Given data =>
§ §

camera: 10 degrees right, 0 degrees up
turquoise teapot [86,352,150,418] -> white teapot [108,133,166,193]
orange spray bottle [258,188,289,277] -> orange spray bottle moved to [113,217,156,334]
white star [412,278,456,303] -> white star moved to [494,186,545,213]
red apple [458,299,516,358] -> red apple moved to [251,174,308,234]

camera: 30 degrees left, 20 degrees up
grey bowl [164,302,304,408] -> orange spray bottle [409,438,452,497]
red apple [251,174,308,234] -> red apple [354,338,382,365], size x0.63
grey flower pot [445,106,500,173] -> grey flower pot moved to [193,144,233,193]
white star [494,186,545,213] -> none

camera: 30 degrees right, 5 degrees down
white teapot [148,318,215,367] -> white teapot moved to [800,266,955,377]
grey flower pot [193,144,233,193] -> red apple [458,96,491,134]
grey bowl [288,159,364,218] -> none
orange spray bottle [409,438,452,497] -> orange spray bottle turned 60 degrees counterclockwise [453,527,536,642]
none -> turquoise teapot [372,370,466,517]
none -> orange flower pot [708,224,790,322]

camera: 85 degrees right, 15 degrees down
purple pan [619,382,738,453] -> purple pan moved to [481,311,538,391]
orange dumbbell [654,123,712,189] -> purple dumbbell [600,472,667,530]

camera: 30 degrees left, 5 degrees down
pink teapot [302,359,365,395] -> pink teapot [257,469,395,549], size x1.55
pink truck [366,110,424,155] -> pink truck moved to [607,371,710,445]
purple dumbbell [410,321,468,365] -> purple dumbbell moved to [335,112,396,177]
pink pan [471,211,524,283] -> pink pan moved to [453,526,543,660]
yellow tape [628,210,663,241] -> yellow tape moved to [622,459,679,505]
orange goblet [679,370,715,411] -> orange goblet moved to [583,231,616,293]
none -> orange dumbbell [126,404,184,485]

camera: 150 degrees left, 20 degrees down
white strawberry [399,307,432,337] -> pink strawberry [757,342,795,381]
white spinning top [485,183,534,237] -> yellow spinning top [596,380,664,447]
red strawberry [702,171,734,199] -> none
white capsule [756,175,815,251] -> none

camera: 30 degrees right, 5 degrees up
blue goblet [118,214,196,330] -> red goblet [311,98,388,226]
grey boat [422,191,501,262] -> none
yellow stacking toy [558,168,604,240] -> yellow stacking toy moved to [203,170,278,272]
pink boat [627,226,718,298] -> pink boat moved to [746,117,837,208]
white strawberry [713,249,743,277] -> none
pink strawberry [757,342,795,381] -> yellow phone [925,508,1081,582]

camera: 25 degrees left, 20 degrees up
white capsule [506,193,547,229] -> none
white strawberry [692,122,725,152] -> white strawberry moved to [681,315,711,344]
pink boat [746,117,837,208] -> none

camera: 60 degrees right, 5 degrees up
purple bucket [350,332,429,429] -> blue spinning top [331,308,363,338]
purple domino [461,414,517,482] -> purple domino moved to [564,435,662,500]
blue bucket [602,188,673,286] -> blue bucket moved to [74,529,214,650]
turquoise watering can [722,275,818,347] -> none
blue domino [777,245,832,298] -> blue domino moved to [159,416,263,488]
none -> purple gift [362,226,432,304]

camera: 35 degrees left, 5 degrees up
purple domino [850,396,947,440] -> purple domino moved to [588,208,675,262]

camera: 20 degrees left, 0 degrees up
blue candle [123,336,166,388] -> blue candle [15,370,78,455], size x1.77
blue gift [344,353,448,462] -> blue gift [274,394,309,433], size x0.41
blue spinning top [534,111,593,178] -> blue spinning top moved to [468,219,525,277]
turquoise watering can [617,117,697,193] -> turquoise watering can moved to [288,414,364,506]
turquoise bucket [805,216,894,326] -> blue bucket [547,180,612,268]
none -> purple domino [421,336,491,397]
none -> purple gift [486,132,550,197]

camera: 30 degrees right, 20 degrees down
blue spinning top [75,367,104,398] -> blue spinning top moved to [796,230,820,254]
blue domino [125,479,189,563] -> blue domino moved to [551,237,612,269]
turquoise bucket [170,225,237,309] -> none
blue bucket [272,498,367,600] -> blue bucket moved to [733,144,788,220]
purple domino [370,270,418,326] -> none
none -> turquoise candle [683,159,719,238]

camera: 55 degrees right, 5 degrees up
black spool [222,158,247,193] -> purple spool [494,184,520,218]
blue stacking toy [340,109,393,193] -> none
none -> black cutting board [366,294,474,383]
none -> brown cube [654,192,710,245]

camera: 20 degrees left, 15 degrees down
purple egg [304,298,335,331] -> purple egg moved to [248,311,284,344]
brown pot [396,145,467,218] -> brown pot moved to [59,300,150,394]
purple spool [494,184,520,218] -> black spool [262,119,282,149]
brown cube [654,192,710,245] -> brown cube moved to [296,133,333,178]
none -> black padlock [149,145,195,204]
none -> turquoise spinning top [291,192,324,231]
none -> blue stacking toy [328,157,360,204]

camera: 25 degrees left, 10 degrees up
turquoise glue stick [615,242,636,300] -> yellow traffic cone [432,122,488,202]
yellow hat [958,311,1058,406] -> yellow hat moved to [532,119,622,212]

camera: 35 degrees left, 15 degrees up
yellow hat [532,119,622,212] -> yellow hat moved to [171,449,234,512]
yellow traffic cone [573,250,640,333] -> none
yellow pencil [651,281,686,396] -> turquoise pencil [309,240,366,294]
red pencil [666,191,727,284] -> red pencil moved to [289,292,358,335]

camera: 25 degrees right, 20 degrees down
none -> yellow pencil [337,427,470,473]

§ §

What is needed =>
Report every line in the data above in which the word "goblet" appears.

Exercise output =>
orange goblet [679,370,715,411] -> orange goblet moved to [583,231,616,293]
blue goblet [118,214,196,330] -> red goblet [311,98,388,226]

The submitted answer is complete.